▶ **Problem to solve**:
What appears from the first line of the data below through the line containing "green watering can: [129,145,191,196]", both included, should be copied exactly, and nothing else.

▶ **Provided records**:
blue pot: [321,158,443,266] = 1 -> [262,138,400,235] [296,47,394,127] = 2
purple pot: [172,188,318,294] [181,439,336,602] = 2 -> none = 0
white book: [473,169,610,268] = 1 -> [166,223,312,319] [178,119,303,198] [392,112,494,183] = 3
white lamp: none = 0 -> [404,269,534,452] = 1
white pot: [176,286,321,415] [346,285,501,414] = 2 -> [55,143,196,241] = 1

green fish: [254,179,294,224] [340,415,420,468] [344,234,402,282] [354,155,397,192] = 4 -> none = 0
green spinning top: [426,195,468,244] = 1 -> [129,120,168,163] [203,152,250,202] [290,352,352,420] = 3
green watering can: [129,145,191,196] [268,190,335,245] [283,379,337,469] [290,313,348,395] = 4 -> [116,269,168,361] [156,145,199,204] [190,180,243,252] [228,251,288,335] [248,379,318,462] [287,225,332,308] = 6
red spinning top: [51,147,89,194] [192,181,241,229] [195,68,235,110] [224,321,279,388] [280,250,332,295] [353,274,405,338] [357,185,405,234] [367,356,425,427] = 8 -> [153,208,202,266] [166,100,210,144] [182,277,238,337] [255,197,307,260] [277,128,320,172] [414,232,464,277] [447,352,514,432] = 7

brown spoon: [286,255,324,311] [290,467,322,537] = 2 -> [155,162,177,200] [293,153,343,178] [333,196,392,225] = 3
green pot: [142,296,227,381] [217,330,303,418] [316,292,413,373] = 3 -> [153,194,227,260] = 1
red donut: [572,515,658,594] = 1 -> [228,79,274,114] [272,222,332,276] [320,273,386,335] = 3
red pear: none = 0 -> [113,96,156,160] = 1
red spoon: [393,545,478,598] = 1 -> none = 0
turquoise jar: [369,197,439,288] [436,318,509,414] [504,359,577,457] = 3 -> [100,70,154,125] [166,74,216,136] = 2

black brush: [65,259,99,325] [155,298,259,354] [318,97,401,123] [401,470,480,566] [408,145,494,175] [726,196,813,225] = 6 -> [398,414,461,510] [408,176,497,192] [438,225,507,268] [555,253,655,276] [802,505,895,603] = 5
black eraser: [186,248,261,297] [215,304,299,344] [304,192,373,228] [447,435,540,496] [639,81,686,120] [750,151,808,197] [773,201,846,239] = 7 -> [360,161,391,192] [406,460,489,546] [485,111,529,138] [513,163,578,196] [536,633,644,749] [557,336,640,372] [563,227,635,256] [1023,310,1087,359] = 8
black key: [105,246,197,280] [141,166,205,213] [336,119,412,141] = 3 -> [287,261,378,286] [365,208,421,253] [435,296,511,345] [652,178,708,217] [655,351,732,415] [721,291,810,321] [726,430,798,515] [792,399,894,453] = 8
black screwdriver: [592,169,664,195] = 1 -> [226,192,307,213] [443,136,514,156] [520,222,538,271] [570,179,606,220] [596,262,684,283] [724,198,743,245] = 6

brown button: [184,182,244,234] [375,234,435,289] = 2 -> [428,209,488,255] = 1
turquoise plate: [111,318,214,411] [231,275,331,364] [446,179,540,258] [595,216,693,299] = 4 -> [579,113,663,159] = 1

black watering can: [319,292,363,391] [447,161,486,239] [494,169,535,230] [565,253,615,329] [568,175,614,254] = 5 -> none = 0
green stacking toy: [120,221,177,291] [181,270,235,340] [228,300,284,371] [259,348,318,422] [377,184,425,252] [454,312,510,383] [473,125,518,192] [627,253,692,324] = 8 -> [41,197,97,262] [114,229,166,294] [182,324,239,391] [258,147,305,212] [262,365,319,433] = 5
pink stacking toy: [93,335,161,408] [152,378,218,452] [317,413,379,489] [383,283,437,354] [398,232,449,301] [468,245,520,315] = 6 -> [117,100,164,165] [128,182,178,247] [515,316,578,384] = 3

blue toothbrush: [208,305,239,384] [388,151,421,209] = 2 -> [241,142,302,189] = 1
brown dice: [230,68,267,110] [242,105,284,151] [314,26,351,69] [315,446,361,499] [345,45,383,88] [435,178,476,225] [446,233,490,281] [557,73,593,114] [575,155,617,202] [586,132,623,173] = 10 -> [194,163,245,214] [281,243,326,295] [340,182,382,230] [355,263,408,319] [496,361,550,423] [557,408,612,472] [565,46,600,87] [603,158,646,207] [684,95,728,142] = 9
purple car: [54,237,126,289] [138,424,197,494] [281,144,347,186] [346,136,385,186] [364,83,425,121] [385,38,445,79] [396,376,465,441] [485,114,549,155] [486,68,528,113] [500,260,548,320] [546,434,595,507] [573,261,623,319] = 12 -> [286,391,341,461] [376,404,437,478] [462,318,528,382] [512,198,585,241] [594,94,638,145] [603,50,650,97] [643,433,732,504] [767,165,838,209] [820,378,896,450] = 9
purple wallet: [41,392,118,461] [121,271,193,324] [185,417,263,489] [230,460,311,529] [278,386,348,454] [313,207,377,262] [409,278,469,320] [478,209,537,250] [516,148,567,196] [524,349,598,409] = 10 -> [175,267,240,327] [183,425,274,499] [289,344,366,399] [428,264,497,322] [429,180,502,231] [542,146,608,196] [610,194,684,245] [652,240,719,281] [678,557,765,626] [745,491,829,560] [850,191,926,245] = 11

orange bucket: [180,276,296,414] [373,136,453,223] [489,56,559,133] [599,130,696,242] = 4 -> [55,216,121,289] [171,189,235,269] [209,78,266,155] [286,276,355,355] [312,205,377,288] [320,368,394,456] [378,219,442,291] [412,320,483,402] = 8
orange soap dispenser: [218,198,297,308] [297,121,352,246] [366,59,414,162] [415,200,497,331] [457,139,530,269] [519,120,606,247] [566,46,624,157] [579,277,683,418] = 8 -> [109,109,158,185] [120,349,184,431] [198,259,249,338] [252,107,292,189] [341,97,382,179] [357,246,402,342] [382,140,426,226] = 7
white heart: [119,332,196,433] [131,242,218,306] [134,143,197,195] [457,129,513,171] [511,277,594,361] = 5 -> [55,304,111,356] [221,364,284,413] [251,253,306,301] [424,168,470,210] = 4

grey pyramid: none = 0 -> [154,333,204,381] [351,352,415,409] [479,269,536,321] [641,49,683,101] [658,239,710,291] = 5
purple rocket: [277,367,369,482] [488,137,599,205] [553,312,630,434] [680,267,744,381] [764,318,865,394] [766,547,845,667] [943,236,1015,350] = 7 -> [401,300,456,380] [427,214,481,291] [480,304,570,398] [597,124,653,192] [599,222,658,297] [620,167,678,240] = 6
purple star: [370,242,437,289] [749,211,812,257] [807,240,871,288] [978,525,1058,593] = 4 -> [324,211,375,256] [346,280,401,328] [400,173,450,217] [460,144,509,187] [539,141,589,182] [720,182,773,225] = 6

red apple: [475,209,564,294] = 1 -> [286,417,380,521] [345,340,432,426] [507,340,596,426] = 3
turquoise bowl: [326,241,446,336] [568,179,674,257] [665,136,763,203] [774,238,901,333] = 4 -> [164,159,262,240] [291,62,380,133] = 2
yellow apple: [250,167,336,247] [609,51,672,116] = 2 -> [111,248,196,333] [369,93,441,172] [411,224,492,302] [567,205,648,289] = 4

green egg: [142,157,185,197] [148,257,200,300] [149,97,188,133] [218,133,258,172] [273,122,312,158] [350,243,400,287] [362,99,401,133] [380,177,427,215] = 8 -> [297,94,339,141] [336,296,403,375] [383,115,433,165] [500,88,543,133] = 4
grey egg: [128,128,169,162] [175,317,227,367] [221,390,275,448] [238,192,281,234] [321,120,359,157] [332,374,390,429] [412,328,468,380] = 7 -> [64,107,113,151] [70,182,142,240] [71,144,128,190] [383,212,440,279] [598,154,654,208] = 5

▶ **Response**:
blue pot: [321,158,443,266] = 1 -> [262,138,400,235] [296,47,394,127] = 2
purple pot: [172,188,318,294] [181,439,336,602] = 2 -> none = 0
white book: [473,169,610,268] = 1 -> [166,223,312,319] [178,119,303,198] [392,112,494,183] = 3
white lamp: none = 0 -> [404,269,534,452] = 1
white pot: [176,286,321,415] [346,285,501,414] = 2 -> [55,143,196,241] = 1

green fish: [254,179,294,224] [340,415,420,468] [344,234,402,282] [354,155,397,192] = 4 -> none = 0
green spinning top: [426,195,468,244] = 1 -> [129,120,168,163] [203,152,250,202] [290,352,352,420] = 3
green watering can: [129,145,191,196] [268,190,335,245] [283,379,337,469] [290,313,348,395] = 4 -> [116,269,168,361] [156,145,199,204] [190,180,243,252] [228,251,288,335] [248,379,318,462] [287,225,332,308] = 6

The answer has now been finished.